* _Supplied data_
╭──

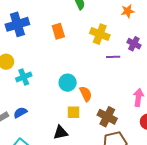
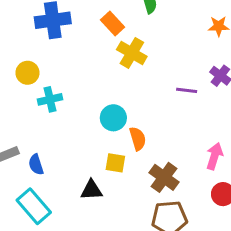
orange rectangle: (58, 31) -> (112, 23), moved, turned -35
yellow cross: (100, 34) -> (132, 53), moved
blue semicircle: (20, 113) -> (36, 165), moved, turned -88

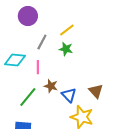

╰──
╭──

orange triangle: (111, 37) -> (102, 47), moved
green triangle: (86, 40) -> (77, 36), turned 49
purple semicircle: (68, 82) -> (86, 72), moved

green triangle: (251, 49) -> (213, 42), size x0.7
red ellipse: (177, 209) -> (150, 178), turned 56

╰──

* _Task requirements_
The range runs from the line with "green triangle: (251, 49)" up to and including the line with "red ellipse: (177, 209)" in the listing above; please write out exactly those lines and nothing more.

* _Solution to the exercise_
green triangle: (251, 49) -> (213, 42), size x0.7
red ellipse: (177, 209) -> (150, 178), turned 56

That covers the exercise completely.